**Source data:**
——

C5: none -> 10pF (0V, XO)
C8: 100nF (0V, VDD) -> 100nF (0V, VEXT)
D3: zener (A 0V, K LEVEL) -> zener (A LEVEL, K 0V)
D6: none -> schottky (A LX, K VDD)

——

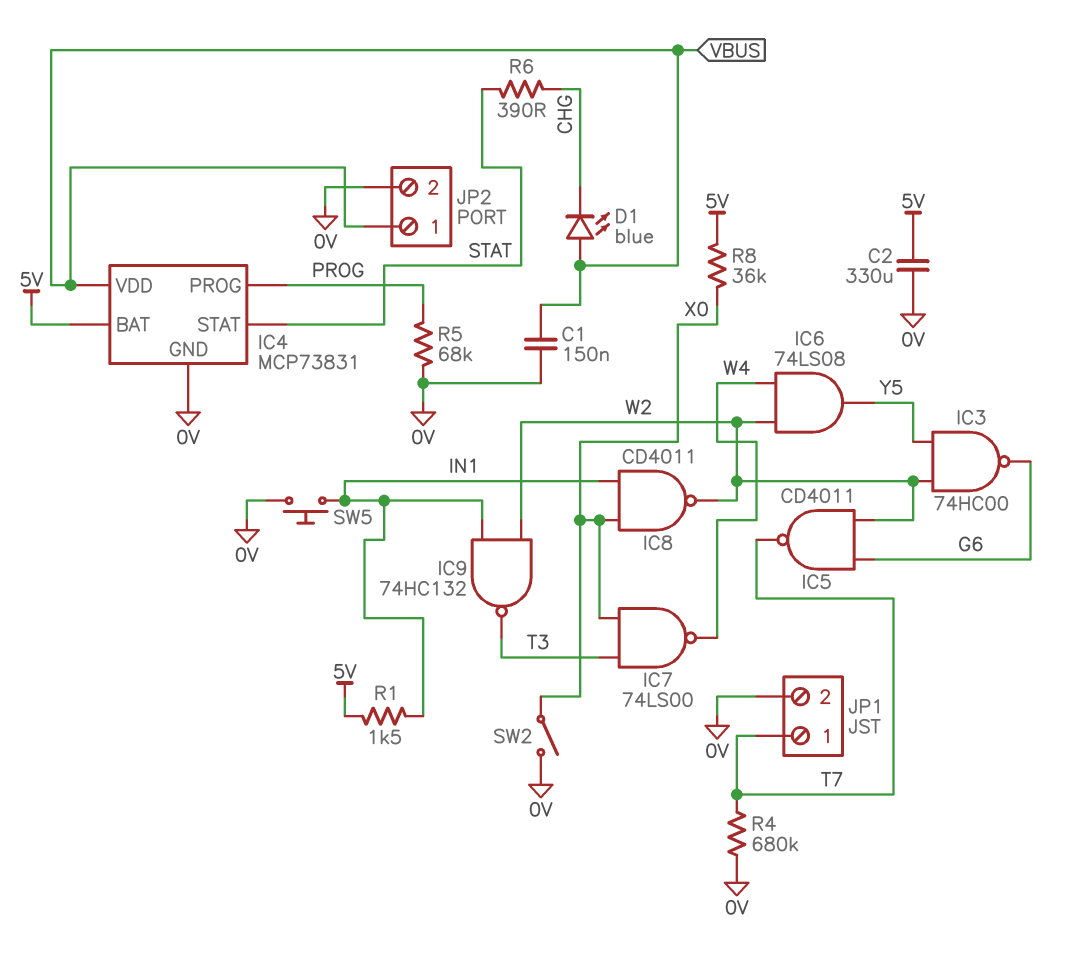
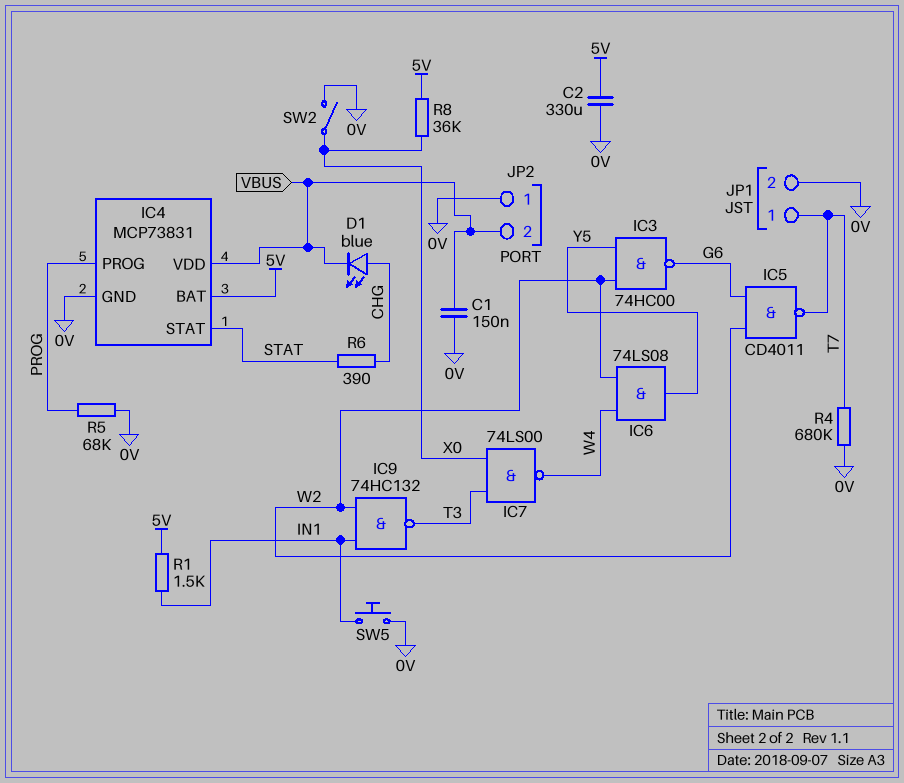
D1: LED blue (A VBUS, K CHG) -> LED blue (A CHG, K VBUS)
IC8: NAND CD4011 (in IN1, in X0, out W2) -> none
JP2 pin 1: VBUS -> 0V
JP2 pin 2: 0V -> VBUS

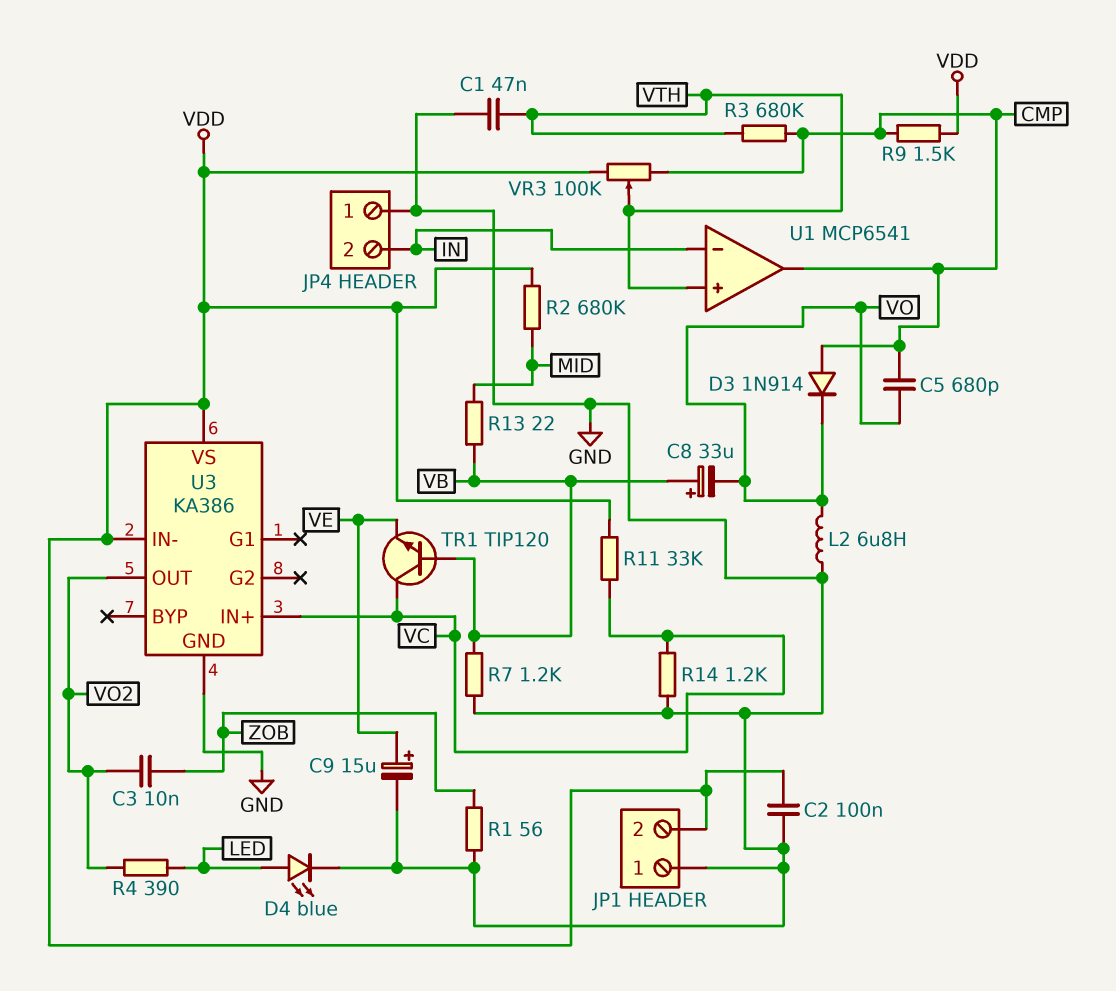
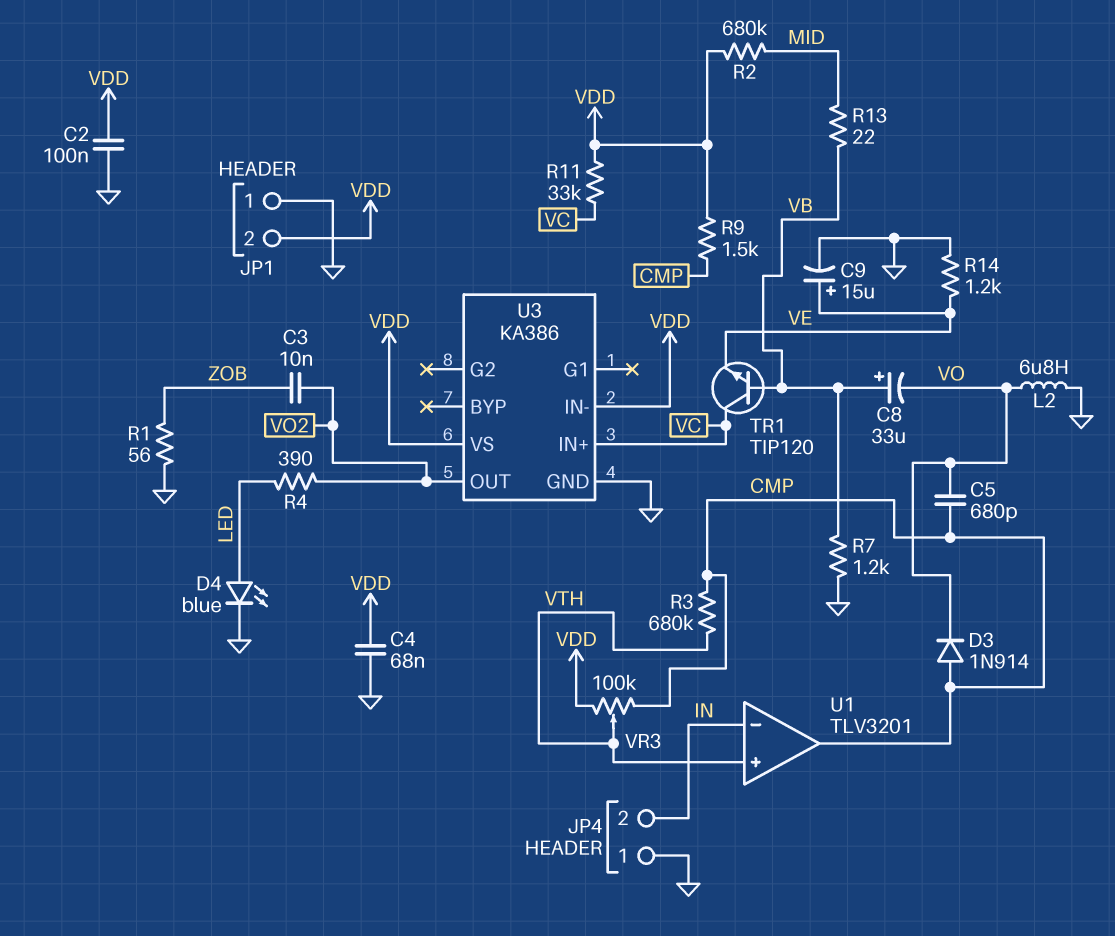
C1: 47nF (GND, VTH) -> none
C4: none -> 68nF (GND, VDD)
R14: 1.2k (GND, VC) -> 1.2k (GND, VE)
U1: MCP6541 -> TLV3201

——

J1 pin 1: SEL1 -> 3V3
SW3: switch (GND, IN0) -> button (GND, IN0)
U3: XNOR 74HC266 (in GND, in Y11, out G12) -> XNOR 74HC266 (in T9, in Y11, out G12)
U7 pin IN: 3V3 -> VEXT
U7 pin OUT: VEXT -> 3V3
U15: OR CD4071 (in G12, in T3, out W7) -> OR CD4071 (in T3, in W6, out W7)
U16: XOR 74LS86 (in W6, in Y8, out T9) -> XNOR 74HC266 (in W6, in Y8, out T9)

——

From the records above, retype only the lines starting at the line that contains "U7 pin IN: 3V3 -> VEXT" and ending at the line that contains "U16: XOR 74LS86", both included.

**Exercise solution:**
U7 pin IN: 3V3 -> VEXT
U7 pin OUT: VEXT -> 3V3
U15: OR CD4071 (in G12, in T3, out W7) -> OR CD4071 (in T3, in W6, out W7)
U16: XOR 74LS86 (in W6, in Y8, out T9) -> XNOR 74HC266 (in W6, in Y8, out T9)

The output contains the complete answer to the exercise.